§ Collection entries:
----

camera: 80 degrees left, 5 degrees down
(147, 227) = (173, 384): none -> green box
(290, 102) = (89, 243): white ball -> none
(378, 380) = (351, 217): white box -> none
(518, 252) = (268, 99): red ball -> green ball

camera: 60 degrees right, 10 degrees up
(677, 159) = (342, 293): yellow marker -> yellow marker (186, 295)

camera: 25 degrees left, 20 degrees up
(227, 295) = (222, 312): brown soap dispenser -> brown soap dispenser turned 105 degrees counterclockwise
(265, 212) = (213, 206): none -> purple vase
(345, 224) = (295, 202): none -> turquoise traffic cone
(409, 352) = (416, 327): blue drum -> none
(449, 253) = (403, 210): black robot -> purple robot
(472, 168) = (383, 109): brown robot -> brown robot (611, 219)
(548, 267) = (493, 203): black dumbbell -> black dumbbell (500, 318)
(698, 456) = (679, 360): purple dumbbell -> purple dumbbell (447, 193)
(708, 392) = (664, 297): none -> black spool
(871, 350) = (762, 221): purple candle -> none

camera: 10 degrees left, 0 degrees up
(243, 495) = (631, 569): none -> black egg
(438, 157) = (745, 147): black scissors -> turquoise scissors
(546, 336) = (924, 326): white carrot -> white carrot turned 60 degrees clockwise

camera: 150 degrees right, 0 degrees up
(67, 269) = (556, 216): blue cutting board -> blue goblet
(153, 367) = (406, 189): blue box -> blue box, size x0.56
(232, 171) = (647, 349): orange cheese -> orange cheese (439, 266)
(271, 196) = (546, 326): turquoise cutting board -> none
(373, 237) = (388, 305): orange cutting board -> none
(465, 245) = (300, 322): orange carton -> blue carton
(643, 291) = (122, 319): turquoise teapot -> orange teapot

----

§ What you will do: In the entries above, one line contains "(345, 224) = (295, 202): none" and another contains "(548, 267) = (493, 203): black". Reproduce exactly those two lines and the lines between them, nothing else.

§ Answer below:
(345, 224) = (295, 202): none -> turquoise traffic cone
(409, 352) = (416, 327): blue drum -> none
(449, 253) = (403, 210): black robot -> purple robot
(472, 168) = (383, 109): brown robot -> brown robot (611, 219)
(548, 267) = (493, 203): black dumbbell -> black dumbbell (500, 318)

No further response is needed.